▶ Work required: Return every record below exactly as given, images excluded.

(Detected change data)
■ ■ ■
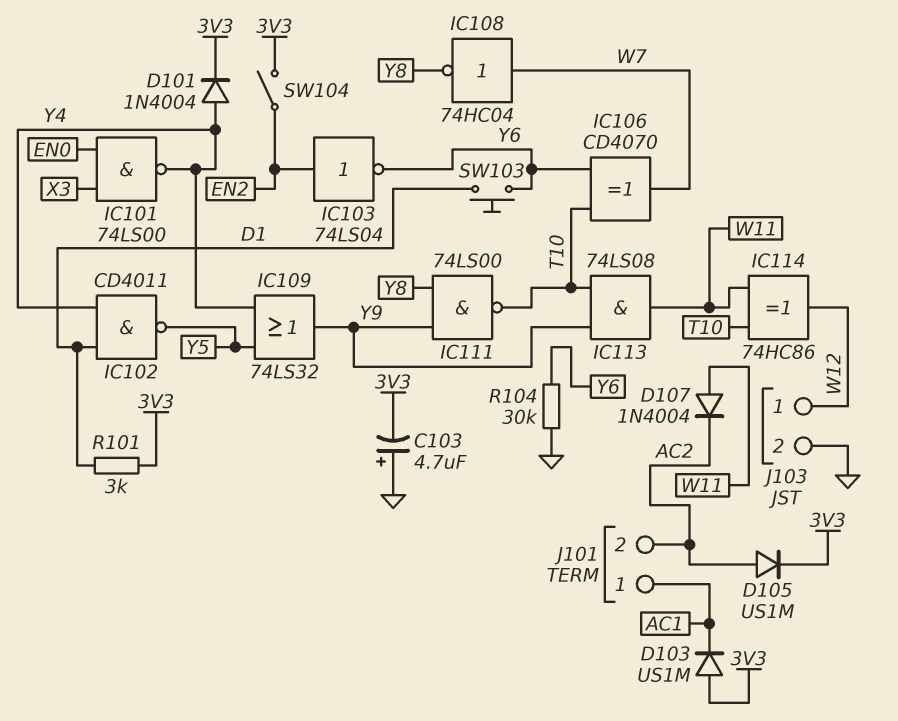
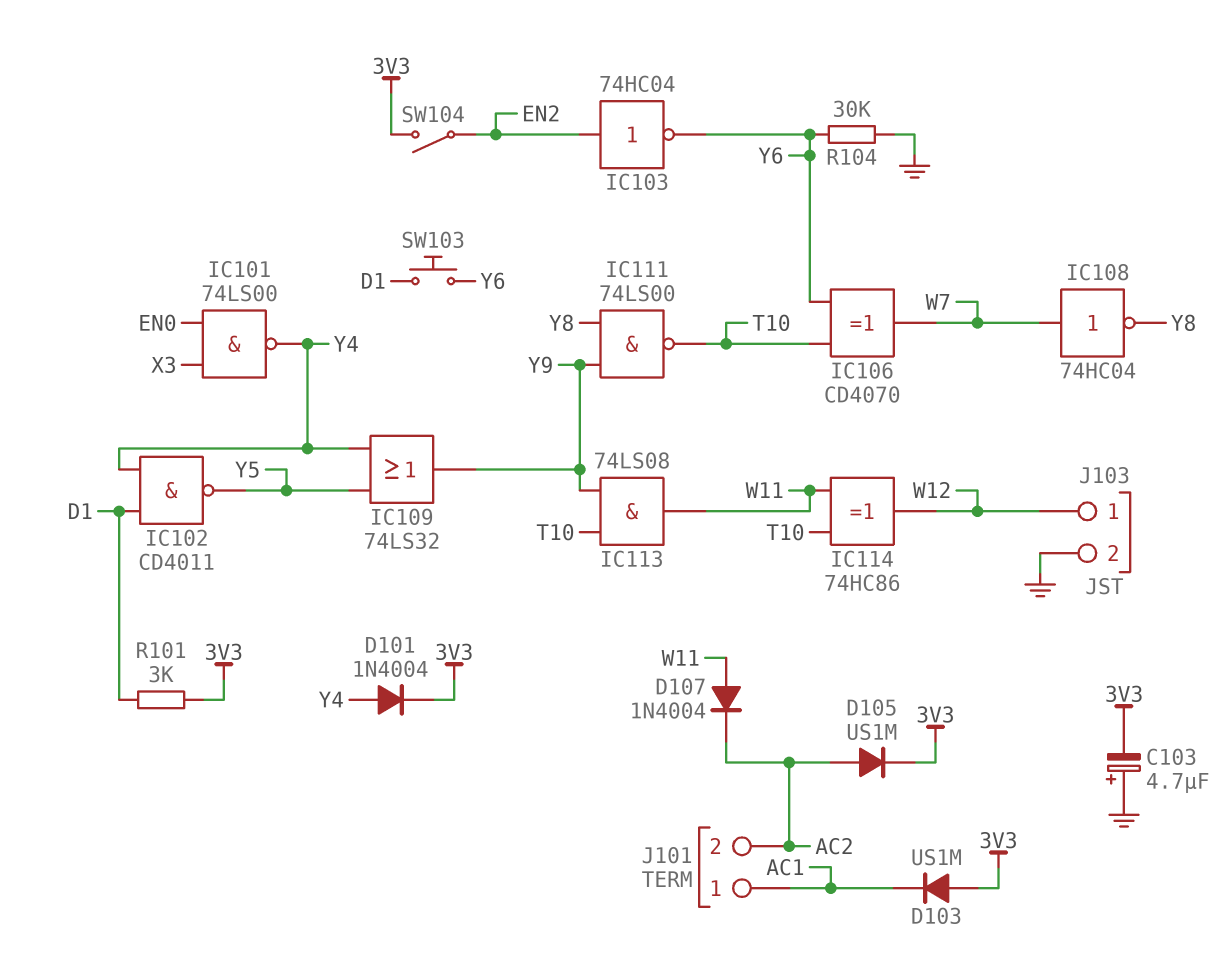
IC103: NOT 74LS04 (in EN2, out Y6) -> NOT 74HC04 (in EN2, out Y6)

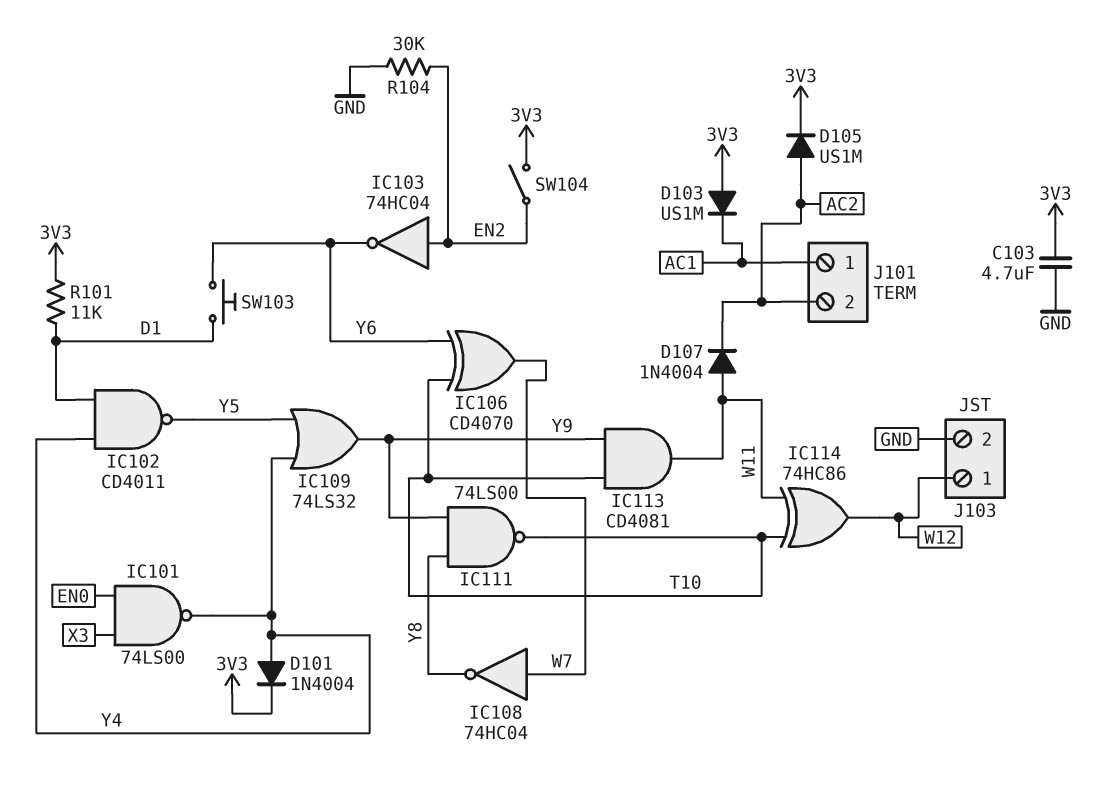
C103: 4.7uF (plus GND, minus 3V3) -> 4.7uF (3V3, GND)
IC113: AND 74LS08 (in T10, in Y9, out W11) -> AND CD4081 (in T10, in Y9, out W11)
R101: 3k (3V3, D1) -> 11k (3V3, D1)
R104: 30k (GND, Y6) -> 30k (EN2, GND)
■ ■ ■
▶ Response:
IC103: NOT 74LS04 (in EN2, out Y6) -> NOT 74HC04 (in EN2, out Y6)

C103: 4.7uF (plus GND, minus 3V3) -> 4.7uF (3V3, GND)
IC113: AND 74LS08 (in T10, in Y9, out W11) -> AND CD4081 (in T10, in Y9, out W11)
R101: 3k (3V3, D1) -> 11k (3V3, D1)
R104: 30k (GND, Y6) -> 30k (EN2, GND)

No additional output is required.